[GOAL OF THE EXERCISE]
What lines below contain the string "yellow"? List them all.

Colored object listings:
◇ ◇ ◇ ◇
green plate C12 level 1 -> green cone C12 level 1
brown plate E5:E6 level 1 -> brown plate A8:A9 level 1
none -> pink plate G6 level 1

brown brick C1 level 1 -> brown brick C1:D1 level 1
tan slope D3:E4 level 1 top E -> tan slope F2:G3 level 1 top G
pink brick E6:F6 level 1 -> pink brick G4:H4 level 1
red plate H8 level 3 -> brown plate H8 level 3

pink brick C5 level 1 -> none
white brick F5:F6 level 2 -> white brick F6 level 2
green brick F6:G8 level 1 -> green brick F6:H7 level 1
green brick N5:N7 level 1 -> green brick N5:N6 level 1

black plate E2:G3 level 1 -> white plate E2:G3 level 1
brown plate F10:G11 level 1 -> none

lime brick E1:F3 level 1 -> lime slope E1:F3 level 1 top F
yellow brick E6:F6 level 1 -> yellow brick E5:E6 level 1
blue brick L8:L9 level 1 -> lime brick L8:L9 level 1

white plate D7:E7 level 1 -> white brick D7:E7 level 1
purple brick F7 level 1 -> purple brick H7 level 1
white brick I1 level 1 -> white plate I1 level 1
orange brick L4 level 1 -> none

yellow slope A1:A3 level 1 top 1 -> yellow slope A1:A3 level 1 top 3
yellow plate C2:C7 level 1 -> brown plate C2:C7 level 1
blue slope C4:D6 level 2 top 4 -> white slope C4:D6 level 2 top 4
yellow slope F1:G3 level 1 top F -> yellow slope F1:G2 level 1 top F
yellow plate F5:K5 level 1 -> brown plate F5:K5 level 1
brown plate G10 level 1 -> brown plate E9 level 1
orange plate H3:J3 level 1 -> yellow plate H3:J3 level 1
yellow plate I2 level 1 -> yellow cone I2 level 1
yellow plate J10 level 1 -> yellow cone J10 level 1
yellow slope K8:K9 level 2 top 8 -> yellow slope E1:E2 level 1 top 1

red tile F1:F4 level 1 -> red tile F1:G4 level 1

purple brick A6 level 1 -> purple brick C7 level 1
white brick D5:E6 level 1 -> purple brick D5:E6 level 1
◇ ◇ ◇ ◇
[WORKED SOLUTION]
yellow brick E6:F6 level 1 -> yellow brick E5:E6 level 1
yellow slope A1:A3 level 1 top 1 -> yellow slope A1:A3 level 1 top 3
yellow plate C2:C7 level 1 -> brown plate C2:C7 level 1
yellow slope F1:G3 level 1 top F -> yellow slope F1:G2 level 1 top F
yellow plate F5:K5 level 1 -> brown plate F5:K5 level 1
orange plate H3:J3 level 1 -> yellow plate H3:J3 level 1
yellow plate I2 level 1 -> yellow cone I2 level 1
yellow plate J10 level 1 -> yellow cone J10 level 1
yellow slope K8:K9 level 2 top 8 -> yellow slope E1:E2 level 1 top 1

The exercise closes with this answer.